WORK TO BE COMPLETED >>
The records that follow are to be transcribed exactly.

Data excerpts >>
****************************************

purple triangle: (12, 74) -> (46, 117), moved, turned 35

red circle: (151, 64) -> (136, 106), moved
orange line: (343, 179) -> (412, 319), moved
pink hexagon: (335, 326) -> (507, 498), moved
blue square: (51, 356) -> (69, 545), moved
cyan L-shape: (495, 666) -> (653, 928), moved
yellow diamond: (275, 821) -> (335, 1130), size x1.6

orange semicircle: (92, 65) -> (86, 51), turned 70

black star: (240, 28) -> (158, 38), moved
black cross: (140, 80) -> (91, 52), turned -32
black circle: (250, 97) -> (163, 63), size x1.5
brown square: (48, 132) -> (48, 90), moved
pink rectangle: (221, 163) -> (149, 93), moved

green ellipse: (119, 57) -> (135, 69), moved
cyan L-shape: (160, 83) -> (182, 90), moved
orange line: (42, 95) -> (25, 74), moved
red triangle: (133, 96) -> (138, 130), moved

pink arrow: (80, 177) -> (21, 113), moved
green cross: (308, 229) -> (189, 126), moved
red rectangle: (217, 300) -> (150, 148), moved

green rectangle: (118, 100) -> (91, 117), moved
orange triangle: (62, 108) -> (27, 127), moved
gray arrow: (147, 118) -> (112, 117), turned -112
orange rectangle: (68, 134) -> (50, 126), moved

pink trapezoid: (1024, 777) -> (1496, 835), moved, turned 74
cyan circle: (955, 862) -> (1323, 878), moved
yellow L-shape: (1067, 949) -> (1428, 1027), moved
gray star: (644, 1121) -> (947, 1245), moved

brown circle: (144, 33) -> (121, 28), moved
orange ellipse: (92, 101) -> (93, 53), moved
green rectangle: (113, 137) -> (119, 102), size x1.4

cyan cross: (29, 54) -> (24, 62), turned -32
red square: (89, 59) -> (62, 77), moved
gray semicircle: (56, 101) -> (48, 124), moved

****************************************

ANSWER FOR THIS EXERCISE >>
purple triangle: (12, 74) -> (46, 117), moved, turned 35

red circle: (151, 64) -> (136, 106), moved
orange line: (343, 179) -> (412, 319), moved
pink hexagon: (335, 326) -> (507, 498), moved
blue square: (51, 356) -> (69, 545), moved
cyan L-shape: (495, 666) -> (653, 928), moved
yellow diamond: (275, 821) -> (335, 1130), size x1.6

orange semicircle: (92, 65) -> (86, 51), turned 70

black star: (240, 28) -> (158, 38), moved
black cross: (140, 80) -> (91, 52), turned -32
black circle: (250, 97) -> (163, 63), size x1.5
brown square: (48, 132) -> (48, 90), moved
pink rectangle: (221, 163) -> (149, 93), moved

green ellipse: (119, 57) -> (135, 69), moved
cyan L-shape: (160, 83) -> (182, 90), moved
orange line: (42, 95) -> (25, 74), moved
red triangle: (133, 96) -> (138, 130), moved

pink arrow: (80, 177) -> (21, 113), moved
green cross: (308, 229) -> (189, 126), moved
red rectangle: (217, 300) -> (150, 148), moved

green rectangle: (118, 100) -> (91, 117), moved
orange triangle: (62, 108) -> (27, 127), moved
gray arrow: (147, 118) -> (112, 117), turned -112
orange rectangle: (68, 134) -> (50, 126), moved

pink trapezoid: (1024, 777) -> (1496, 835), moved, turned 74
cyan circle: (955, 862) -> (1323, 878), moved
yellow L-shape: (1067, 949) -> (1428, 1027), moved
gray star: (644, 1121) -> (947, 1245), moved

brown circle: (144, 33) -> (121, 28), moved
orange ellipse: (92, 101) -> (93, 53), moved
green rectangle: (113, 137) -> (119, 102), size x1.4

cyan cross: (29, 54) -> (24, 62), turned -32
red square: (89, 59) -> (62, 77), moved
gray semicircle: (56, 101) -> (48, 124), moved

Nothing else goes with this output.